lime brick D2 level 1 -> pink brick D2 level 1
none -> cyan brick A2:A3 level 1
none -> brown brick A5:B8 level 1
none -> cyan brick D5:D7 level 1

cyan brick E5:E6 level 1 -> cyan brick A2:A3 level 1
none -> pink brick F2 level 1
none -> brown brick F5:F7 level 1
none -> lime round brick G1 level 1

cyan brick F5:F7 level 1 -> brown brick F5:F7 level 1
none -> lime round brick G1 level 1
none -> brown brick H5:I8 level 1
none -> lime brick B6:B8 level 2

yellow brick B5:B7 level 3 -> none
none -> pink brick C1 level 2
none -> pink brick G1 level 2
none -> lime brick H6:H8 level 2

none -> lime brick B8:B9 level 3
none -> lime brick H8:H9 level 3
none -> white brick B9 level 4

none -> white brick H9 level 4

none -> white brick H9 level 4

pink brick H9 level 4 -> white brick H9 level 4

- - - - -

- EXERCISE GOAL:
Every record above needs to be restated exactly.

- RESPONSE:
lime brick D2 level 1 -> pink brick D2 level 1
none -> cyan brick A2:A3 level 1
none -> brown brick A5:B8 level 1
none -> cyan brick D5:D7 level 1

cyan brick E5:E6 level 1 -> cyan brick A2:A3 level 1
none -> pink brick F2 level 1
none -> brown brick F5:F7 level 1
none -> lime round brick G1 level 1

cyan brick F5:F7 level 1 -> brown brick F5:F7 level 1
none -> lime round brick G1 level 1
none -> brown brick H5:I8 level 1
none -> lime brick B6:B8 level 2

yellow brick B5:B7 level 3 -> none
none -> pink brick C1 level 2
none -> pink brick G1 level 2
none -> lime brick H6:H8 level 2

none -> lime brick B8:B9 level 3
none -> lime brick H8:H9 level 3
none -> white brick B9 level 4

none -> white brick H9 level 4

none -> white brick H9 level 4

pink brick H9 level 4 -> white brick H9 level 4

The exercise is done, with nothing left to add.